»»

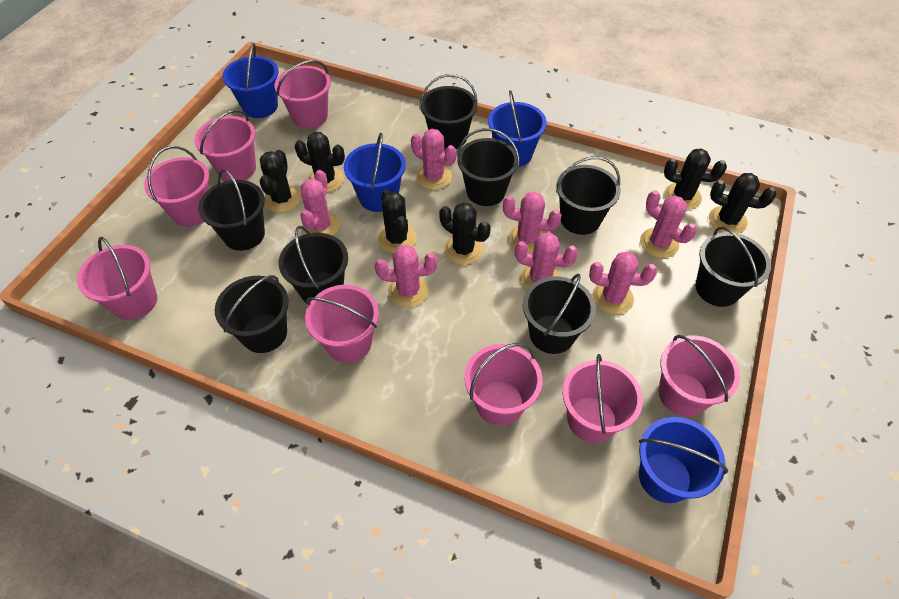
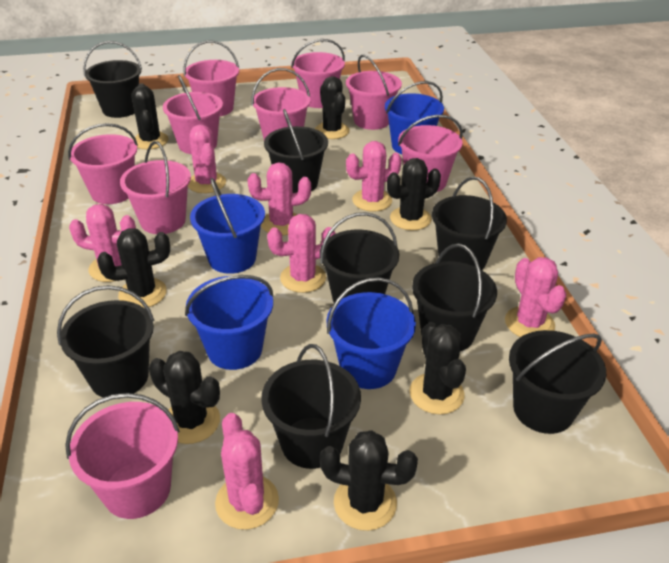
black cactus: 6 -> 7
pink bucket: 8 -> 9

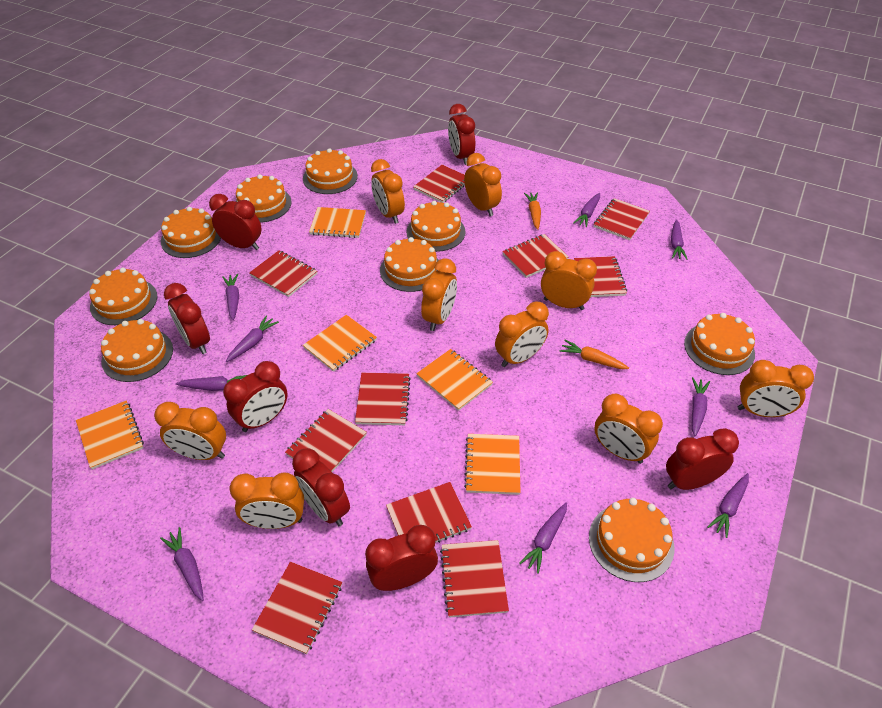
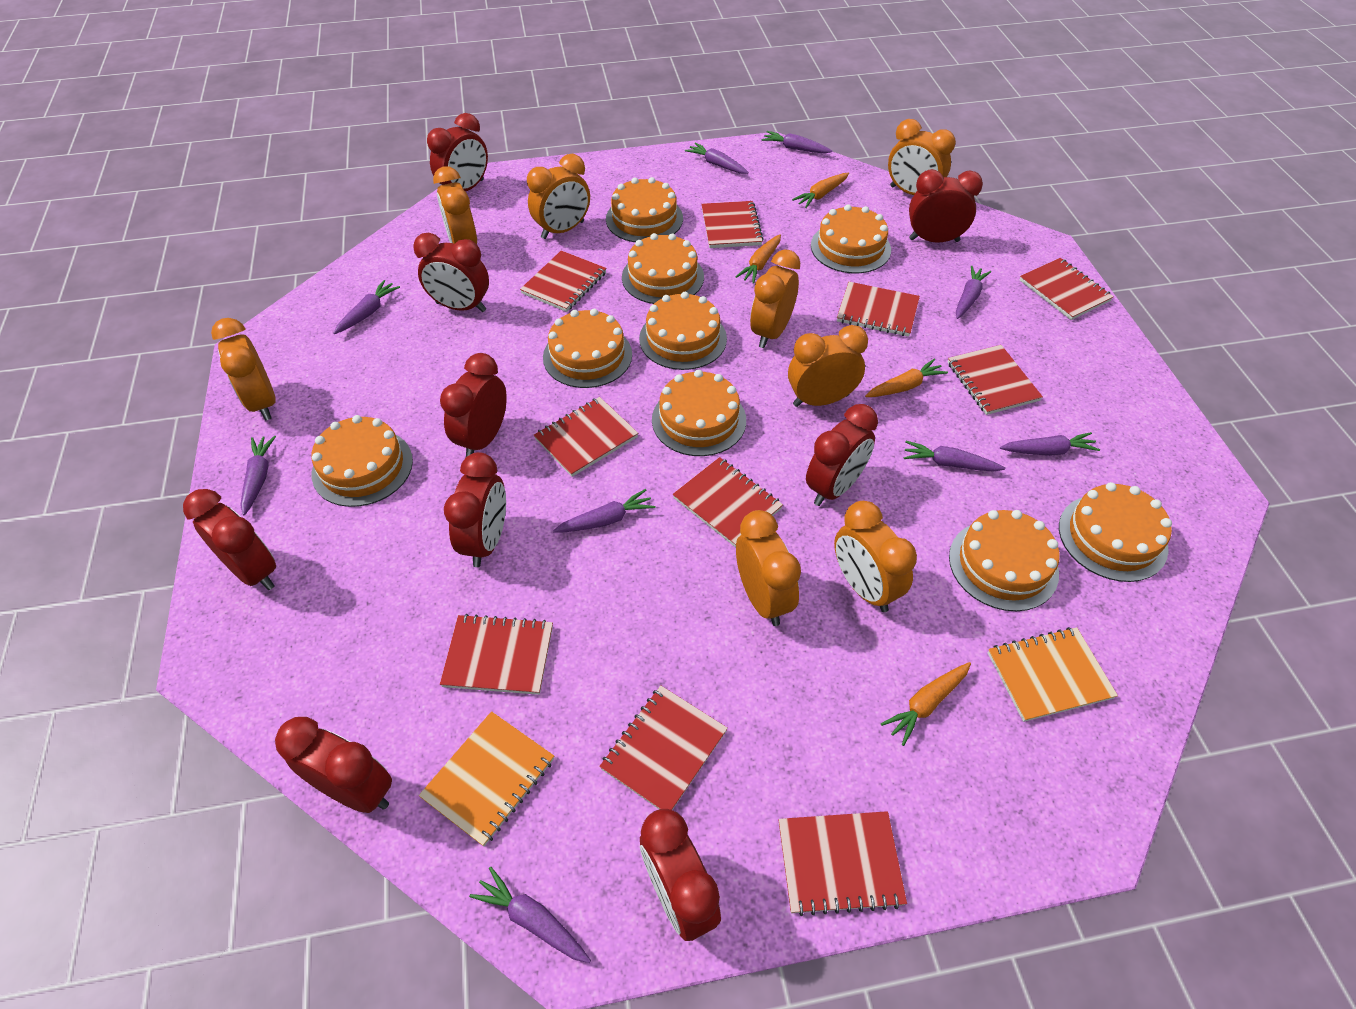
orange carrot: 2 -> 4
orange clock: 9 -> 8
orange notebook: 5 -> 2
red clock: 7 -> 9

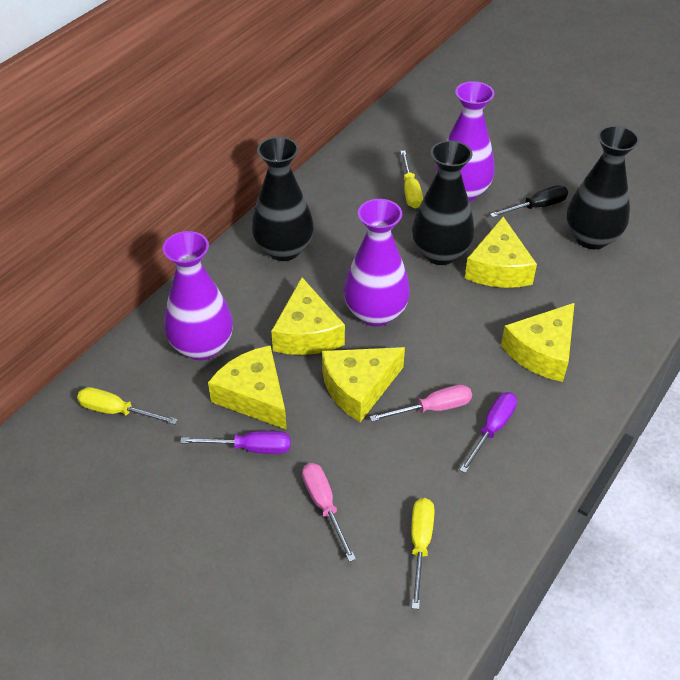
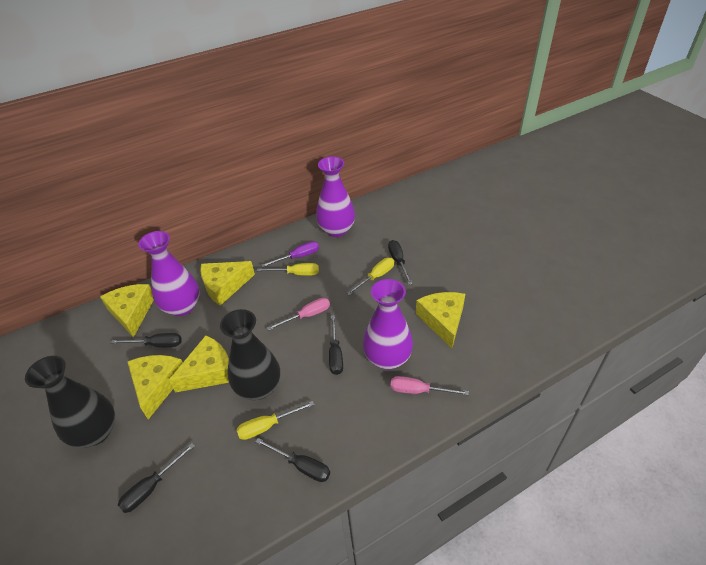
black screwdriver: 1 -> 5
black vase: 3 -> 2
purple screwdriver: 2 -> 1

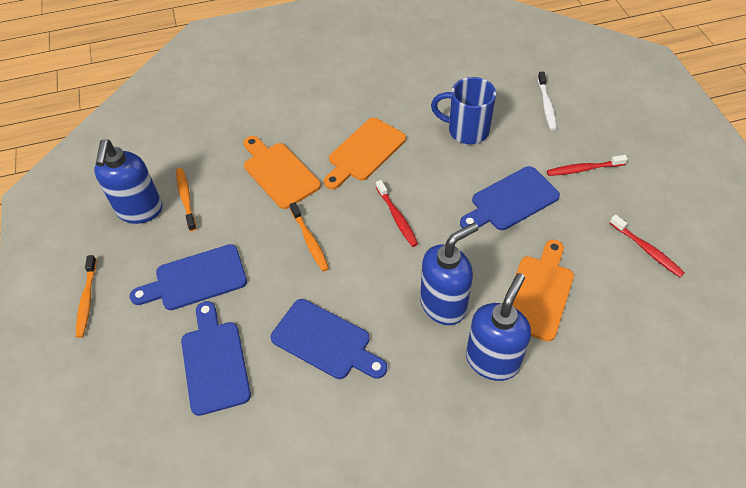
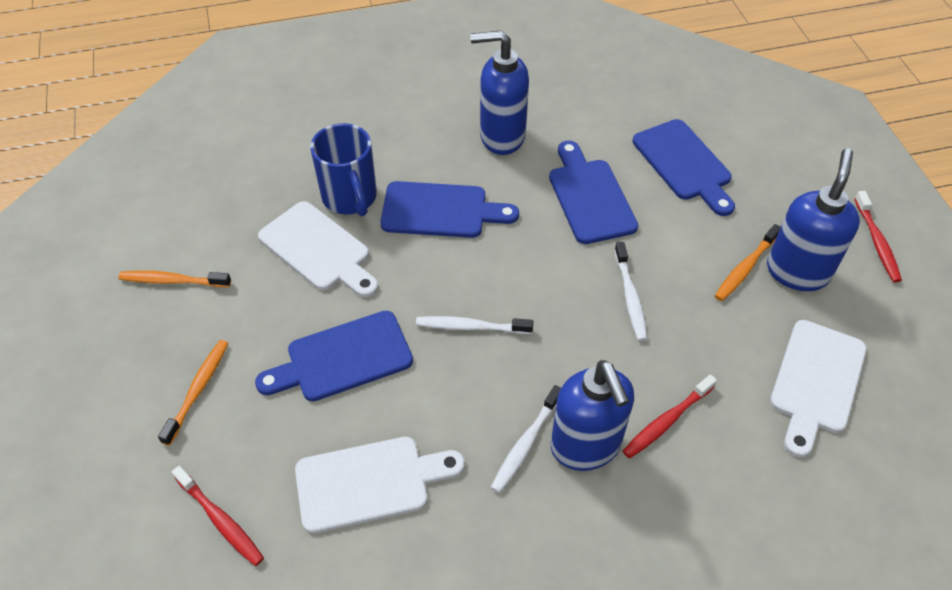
orange cutting board: 3 -> 0
white cutting board: 0 -> 3
white toothbrush: 1 -> 3

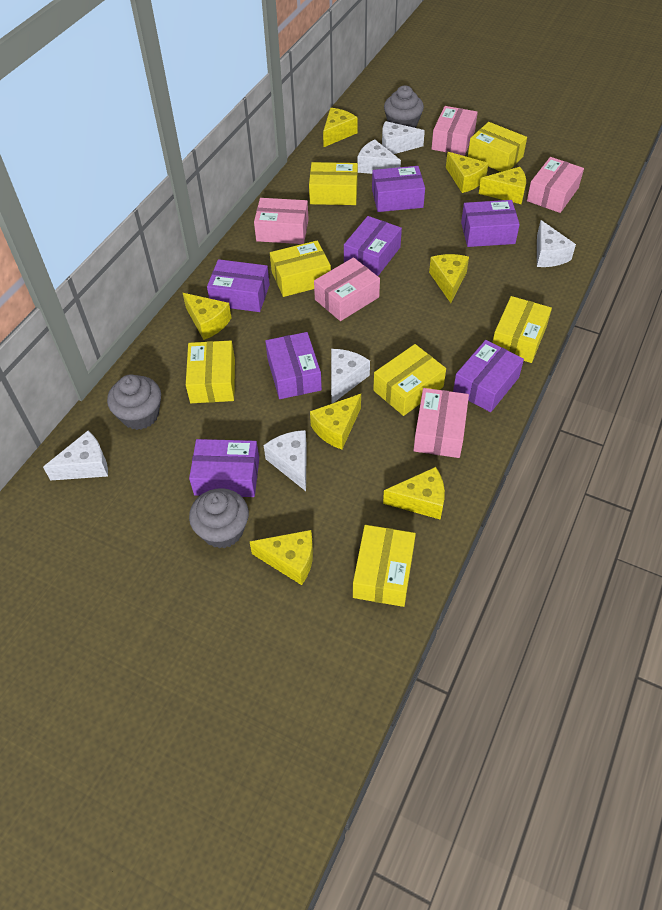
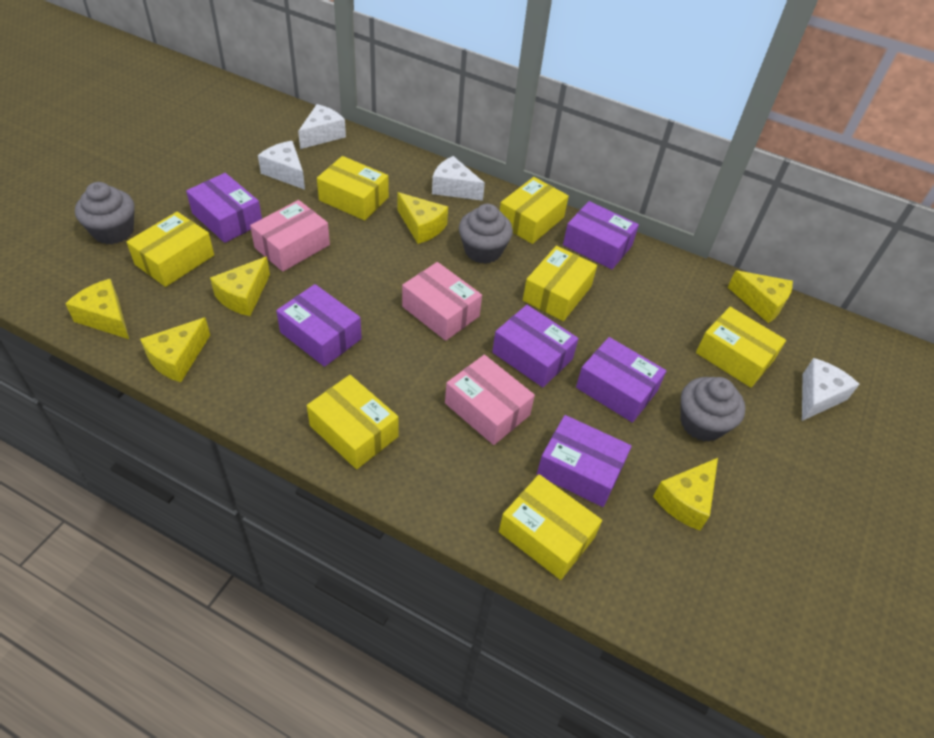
pink box: 5 -> 3
purple box: 7 -> 6
white cheese: 6 -> 4
yellow cheese: 8 -> 6

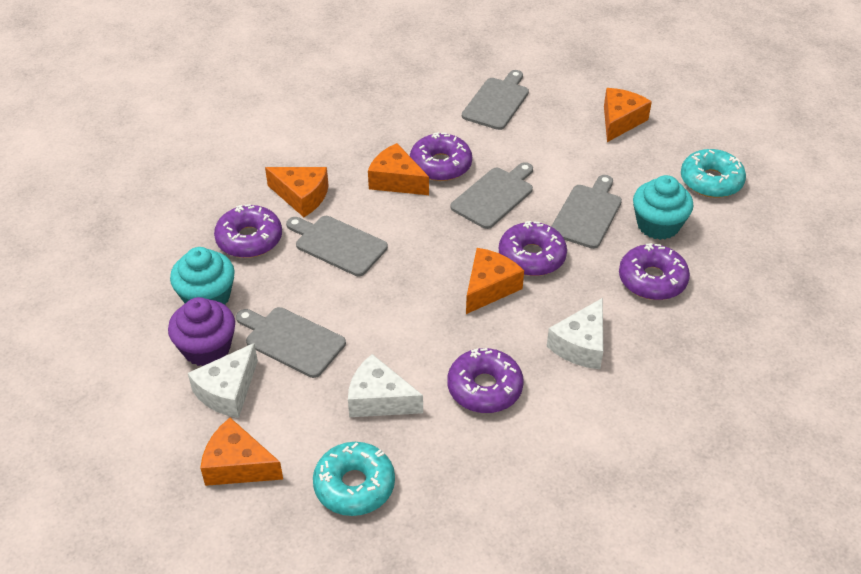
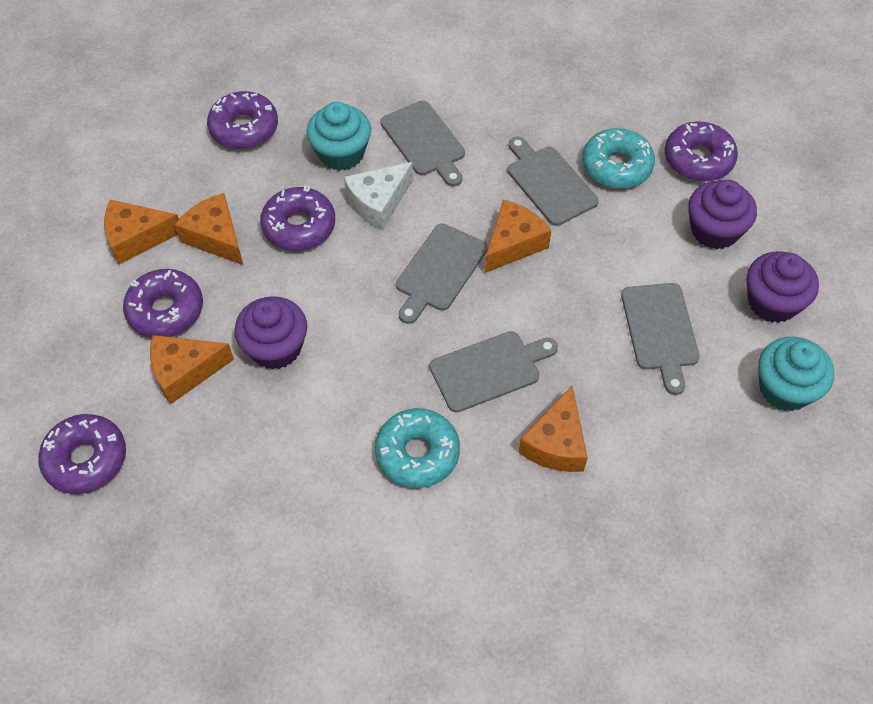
purple cupcake: 1 -> 3
white cheese: 3 -> 1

««

**What the exercise asks:** From the line that contains "white cheese: 6 -> 4" down to the final line of the entries above, please copy each line exactly, excluding pictures.

**Result of this exercise:**
white cheese: 6 -> 4
yellow cheese: 8 -> 6

purple cupcake: 1 -> 3
white cheese: 3 -> 1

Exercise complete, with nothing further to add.